▶ _What is required_:
When you retype the entries, keep each one exact and leave out the pictures.

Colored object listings
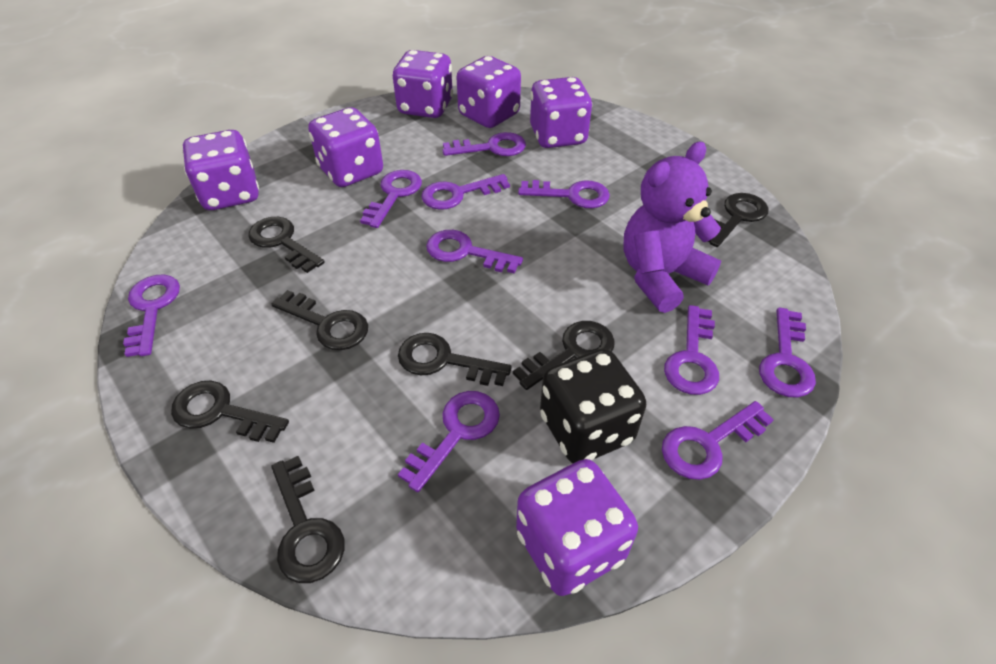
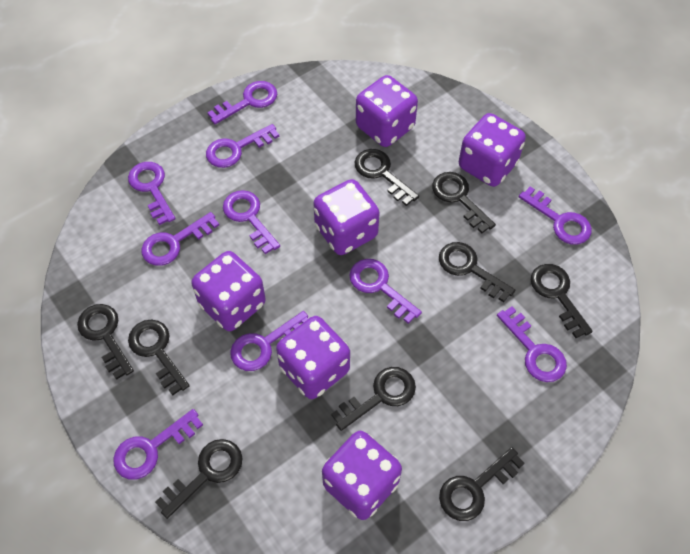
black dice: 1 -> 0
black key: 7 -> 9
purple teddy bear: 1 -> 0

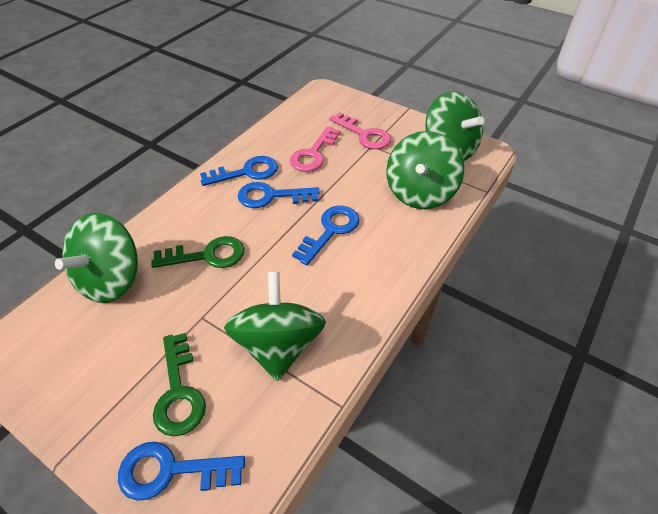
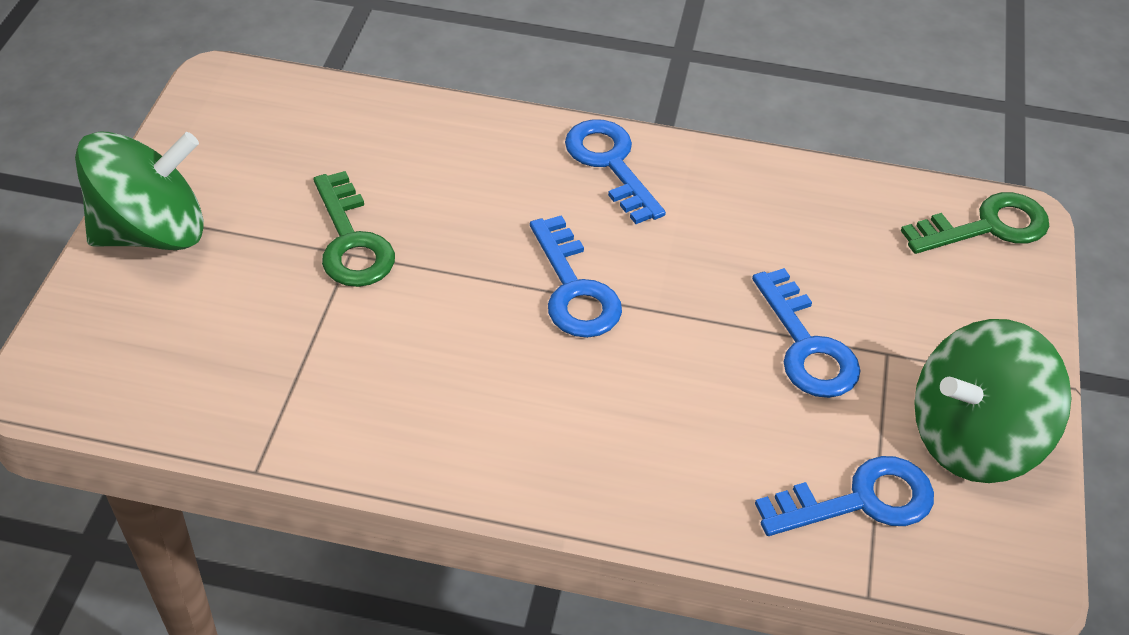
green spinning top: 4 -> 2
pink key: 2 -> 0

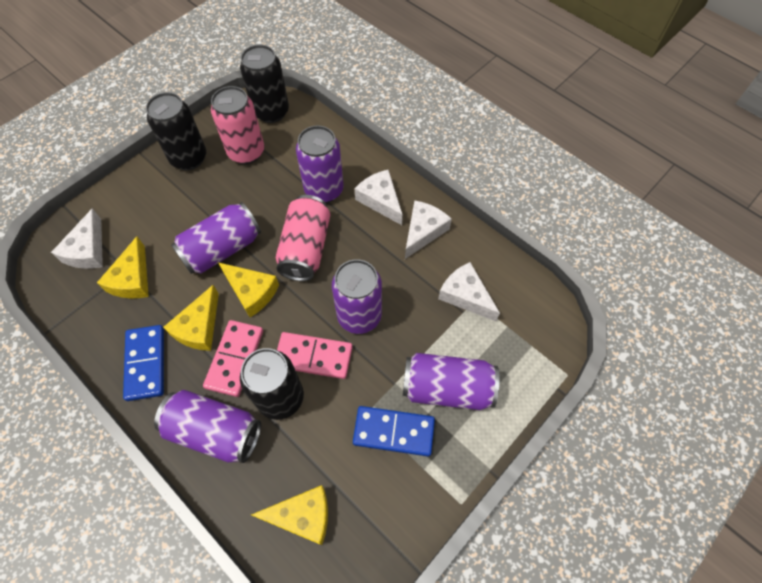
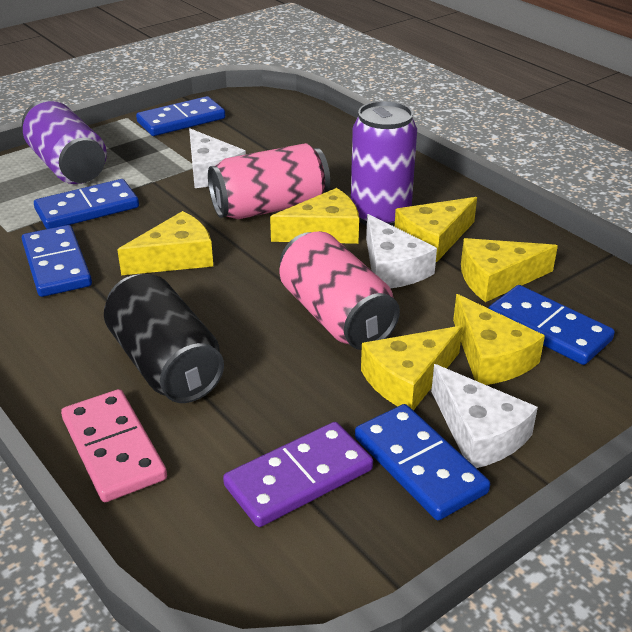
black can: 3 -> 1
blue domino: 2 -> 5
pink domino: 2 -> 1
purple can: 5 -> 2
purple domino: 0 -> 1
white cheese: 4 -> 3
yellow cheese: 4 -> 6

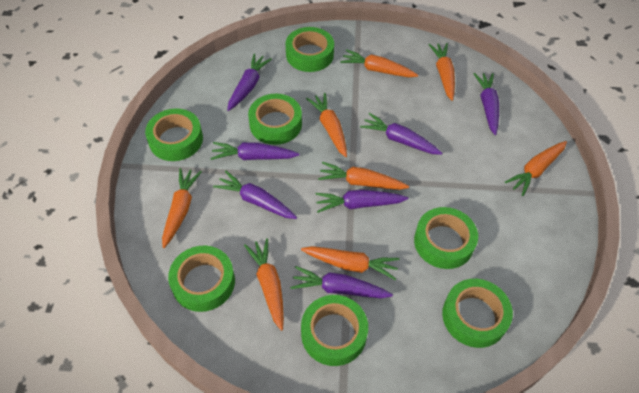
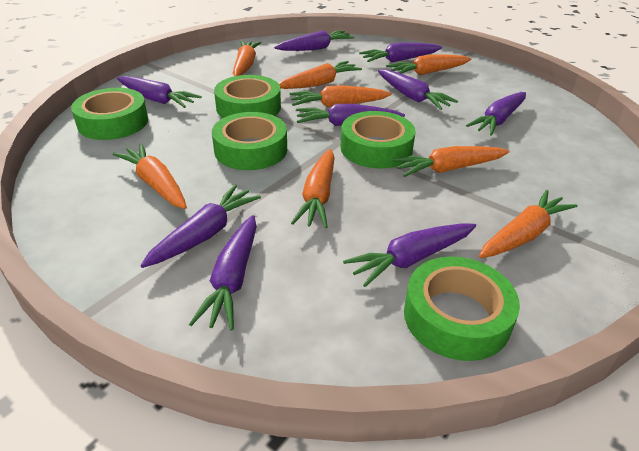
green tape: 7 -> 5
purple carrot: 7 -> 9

▶ _Your response_:
black dice: 1 -> 0
black key: 7 -> 9
purple teddy bear: 1 -> 0

green spinning top: 4 -> 2
pink key: 2 -> 0

black can: 3 -> 1
blue domino: 2 -> 5
pink domino: 2 -> 1
purple can: 5 -> 2
purple domino: 0 -> 1
white cheese: 4 -> 3
yellow cheese: 4 -> 6

green tape: 7 -> 5
purple carrot: 7 -> 9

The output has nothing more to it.